* [Exercise] Your response should be every line from the entries that includes the string "brick".
★ ★ ★ ★ ★
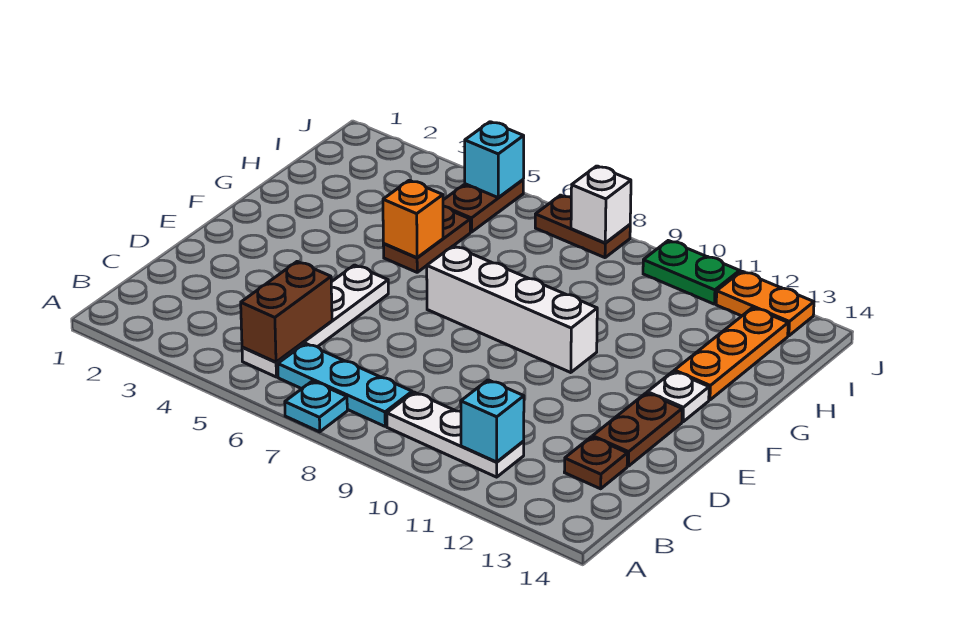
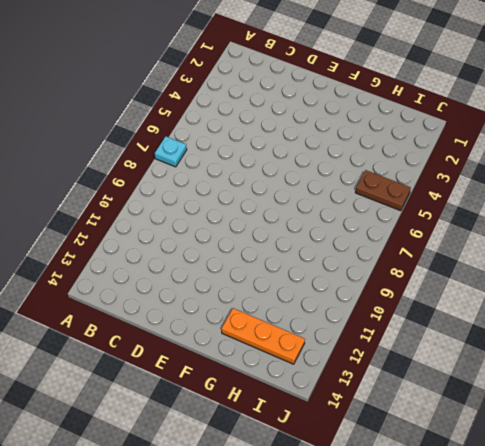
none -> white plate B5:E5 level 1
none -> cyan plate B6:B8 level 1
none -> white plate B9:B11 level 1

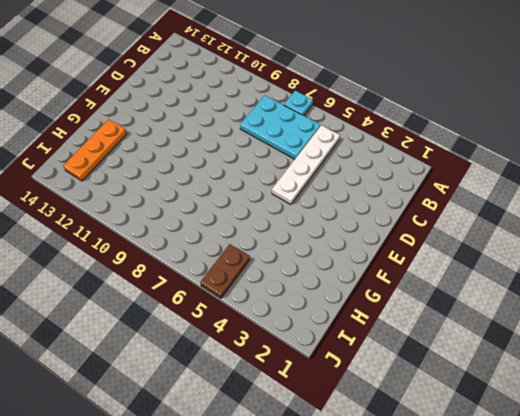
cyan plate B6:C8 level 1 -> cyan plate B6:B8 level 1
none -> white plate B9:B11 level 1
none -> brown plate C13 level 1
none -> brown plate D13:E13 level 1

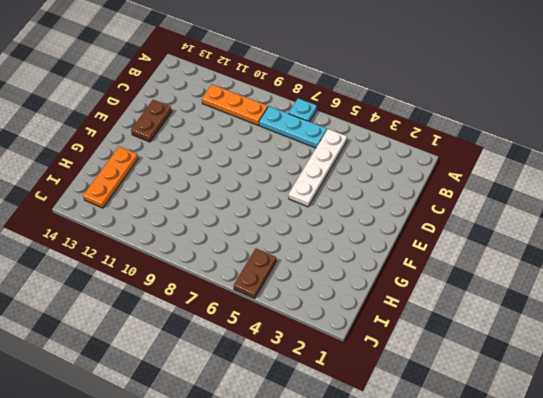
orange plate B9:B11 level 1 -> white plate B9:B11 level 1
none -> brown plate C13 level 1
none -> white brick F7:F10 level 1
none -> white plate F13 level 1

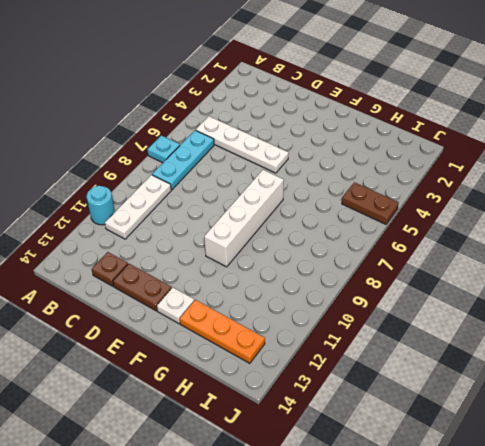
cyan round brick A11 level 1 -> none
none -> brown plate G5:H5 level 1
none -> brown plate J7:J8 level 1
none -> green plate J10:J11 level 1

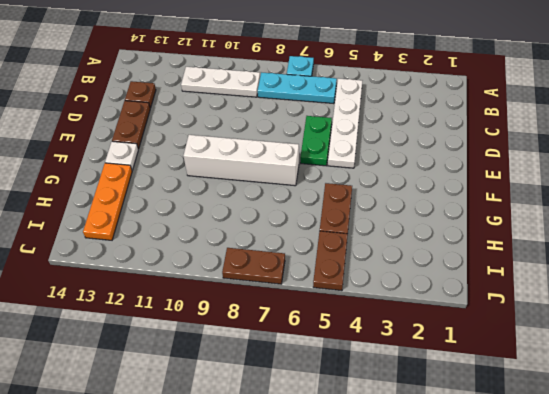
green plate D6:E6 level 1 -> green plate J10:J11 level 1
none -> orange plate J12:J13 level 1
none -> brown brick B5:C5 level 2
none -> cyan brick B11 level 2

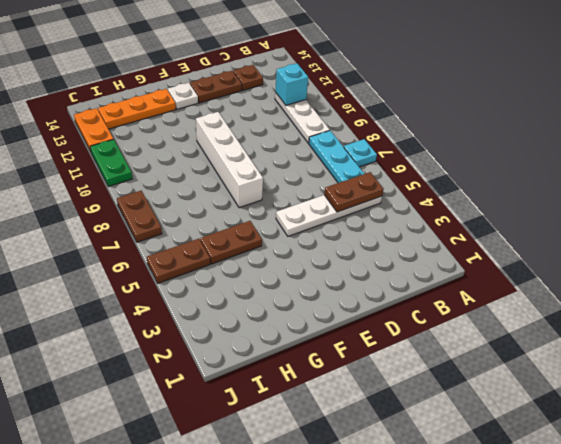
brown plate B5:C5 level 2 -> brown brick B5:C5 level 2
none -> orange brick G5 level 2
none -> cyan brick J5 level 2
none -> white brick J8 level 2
★ ★ ★ ★ ★
* [Exercise response]
none -> white brick F7:F10 level 1
cyan round brick A11 level 1 -> none
none -> brown brick B5:C5 level 2
none -> cyan brick B11 level 2
brown plate B5:C5 level 2 -> brown brick B5:C5 level 2
none -> orange brick G5 level 2
none -> cyan brick J5 level 2
none -> white brick J8 level 2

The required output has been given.